* WORK INSTRUCTION *
Under this line are the records; write out word for word the part that begins at the line containing "blue car: 4 -> 0" and ends at the line containing "grey rocket: 3 -> 2", and no more.

* DATA SUPPLIED *
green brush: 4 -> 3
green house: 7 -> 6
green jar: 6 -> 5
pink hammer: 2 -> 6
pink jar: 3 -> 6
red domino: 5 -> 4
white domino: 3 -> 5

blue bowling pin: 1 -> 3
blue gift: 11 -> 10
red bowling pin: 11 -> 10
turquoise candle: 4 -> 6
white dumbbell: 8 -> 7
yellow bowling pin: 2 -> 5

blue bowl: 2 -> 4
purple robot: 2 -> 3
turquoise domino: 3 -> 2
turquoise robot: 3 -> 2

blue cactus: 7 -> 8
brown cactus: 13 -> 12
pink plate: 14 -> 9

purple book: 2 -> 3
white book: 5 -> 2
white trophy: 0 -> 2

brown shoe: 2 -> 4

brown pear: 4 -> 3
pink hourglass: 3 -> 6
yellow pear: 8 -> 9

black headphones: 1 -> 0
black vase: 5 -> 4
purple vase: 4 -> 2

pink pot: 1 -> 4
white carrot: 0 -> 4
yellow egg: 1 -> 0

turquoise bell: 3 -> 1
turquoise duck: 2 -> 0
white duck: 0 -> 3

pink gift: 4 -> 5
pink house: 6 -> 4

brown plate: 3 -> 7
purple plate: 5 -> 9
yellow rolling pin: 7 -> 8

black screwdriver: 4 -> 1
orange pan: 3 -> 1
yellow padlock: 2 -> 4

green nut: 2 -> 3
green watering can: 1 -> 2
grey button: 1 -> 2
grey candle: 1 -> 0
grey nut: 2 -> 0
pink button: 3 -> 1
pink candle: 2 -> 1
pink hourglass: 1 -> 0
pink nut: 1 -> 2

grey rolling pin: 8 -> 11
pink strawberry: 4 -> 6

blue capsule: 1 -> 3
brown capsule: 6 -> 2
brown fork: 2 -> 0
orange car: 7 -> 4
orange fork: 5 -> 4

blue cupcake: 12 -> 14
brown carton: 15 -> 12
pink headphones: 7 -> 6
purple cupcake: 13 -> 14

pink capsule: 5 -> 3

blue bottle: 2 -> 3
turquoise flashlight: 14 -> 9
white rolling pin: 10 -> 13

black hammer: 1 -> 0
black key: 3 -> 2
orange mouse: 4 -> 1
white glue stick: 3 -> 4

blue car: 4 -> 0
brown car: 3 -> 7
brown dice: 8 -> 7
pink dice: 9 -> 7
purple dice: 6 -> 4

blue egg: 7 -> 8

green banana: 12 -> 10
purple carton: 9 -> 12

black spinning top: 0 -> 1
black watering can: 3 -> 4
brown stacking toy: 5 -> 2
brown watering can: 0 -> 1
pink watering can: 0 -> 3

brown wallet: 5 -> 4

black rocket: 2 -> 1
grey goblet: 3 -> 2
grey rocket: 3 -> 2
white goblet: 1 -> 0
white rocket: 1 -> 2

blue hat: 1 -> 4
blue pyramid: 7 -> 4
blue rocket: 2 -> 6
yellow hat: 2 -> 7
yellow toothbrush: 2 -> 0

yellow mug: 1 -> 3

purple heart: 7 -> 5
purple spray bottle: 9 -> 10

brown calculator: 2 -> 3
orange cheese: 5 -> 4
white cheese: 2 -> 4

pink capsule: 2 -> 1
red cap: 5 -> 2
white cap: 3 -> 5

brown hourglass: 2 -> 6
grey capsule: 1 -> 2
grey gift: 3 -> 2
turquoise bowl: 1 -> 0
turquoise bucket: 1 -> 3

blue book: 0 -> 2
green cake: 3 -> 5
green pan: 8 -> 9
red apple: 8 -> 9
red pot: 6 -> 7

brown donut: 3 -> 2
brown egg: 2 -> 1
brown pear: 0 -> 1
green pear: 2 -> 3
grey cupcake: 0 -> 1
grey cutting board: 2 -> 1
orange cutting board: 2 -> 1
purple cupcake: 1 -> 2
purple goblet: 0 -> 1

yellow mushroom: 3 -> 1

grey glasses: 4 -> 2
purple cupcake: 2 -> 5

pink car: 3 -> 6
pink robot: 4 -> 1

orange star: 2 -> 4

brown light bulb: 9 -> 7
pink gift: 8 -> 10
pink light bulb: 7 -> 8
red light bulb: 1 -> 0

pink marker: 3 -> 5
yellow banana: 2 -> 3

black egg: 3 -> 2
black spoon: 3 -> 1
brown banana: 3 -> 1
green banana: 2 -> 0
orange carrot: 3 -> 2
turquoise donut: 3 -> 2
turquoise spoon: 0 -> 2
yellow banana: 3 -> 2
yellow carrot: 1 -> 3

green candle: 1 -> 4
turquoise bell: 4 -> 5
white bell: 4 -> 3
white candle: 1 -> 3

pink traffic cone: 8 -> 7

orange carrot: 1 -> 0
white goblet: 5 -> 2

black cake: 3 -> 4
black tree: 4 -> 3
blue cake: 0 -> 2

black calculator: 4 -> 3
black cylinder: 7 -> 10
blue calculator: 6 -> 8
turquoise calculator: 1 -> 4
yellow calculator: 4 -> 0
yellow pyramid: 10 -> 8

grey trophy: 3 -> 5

* SOLUTION FOR THIS TASK *
blue car: 4 -> 0
brown car: 3 -> 7
brown dice: 8 -> 7
pink dice: 9 -> 7
purple dice: 6 -> 4

blue egg: 7 -> 8

green banana: 12 -> 10
purple carton: 9 -> 12

black spinning top: 0 -> 1
black watering can: 3 -> 4
brown stacking toy: 5 -> 2
brown watering can: 0 -> 1
pink watering can: 0 -> 3

brown wallet: 5 -> 4

black rocket: 2 -> 1
grey goblet: 3 -> 2
grey rocket: 3 -> 2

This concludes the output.